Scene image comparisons

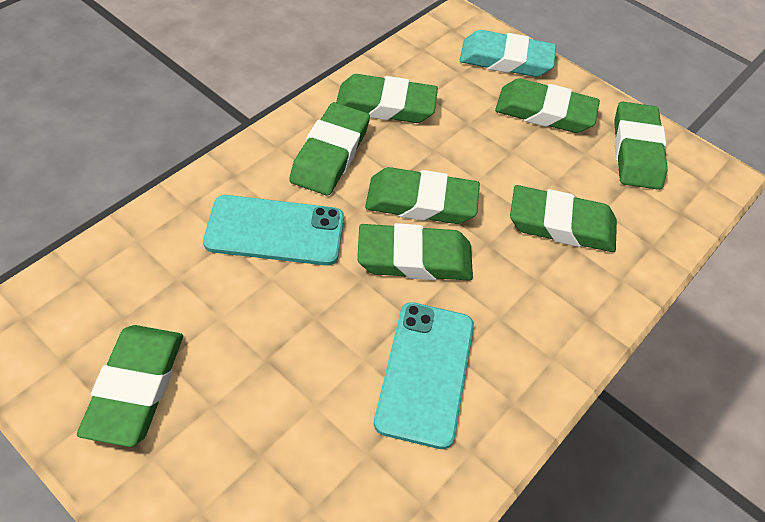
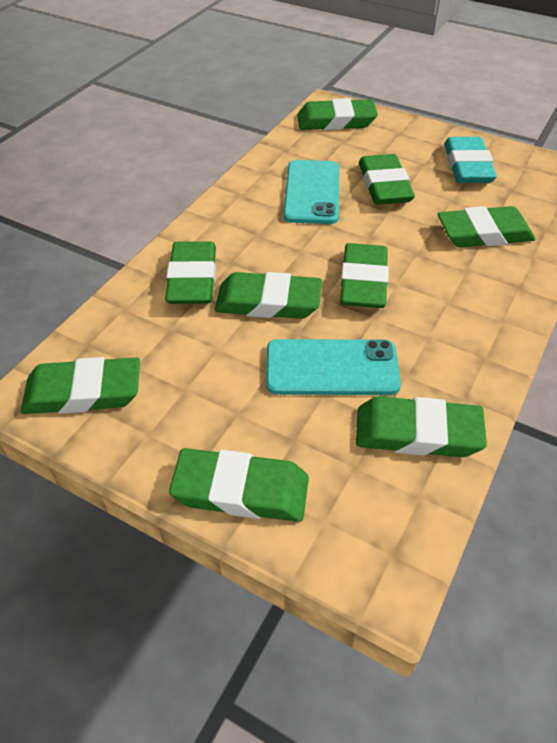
green eraser: 8 -> 9

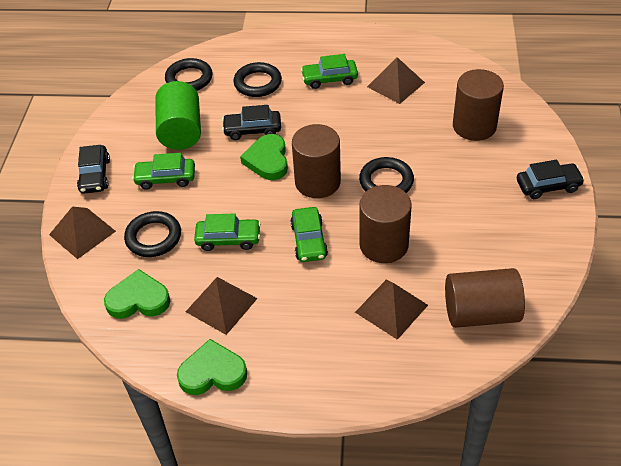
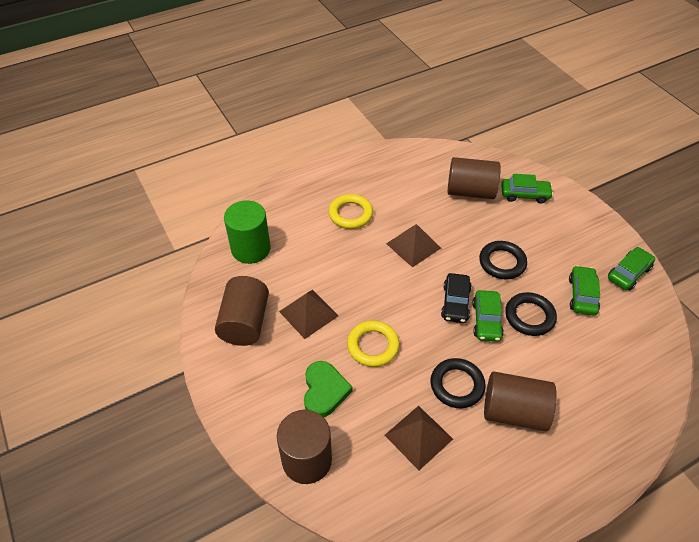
black car: 3 -> 1
black ring: 4 -> 3
brown pyramid: 4 -> 3
green heart: 3 -> 1
yellow ring: 0 -> 2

**What you need to do:** The records above are to be repeated exactly, with the pictures left out.

**Task solution:**
green eraser: 8 -> 9

black car: 3 -> 1
black ring: 4 -> 3
brown pyramid: 4 -> 3
green heart: 3 -> 1
yellow ring: 0 -> 2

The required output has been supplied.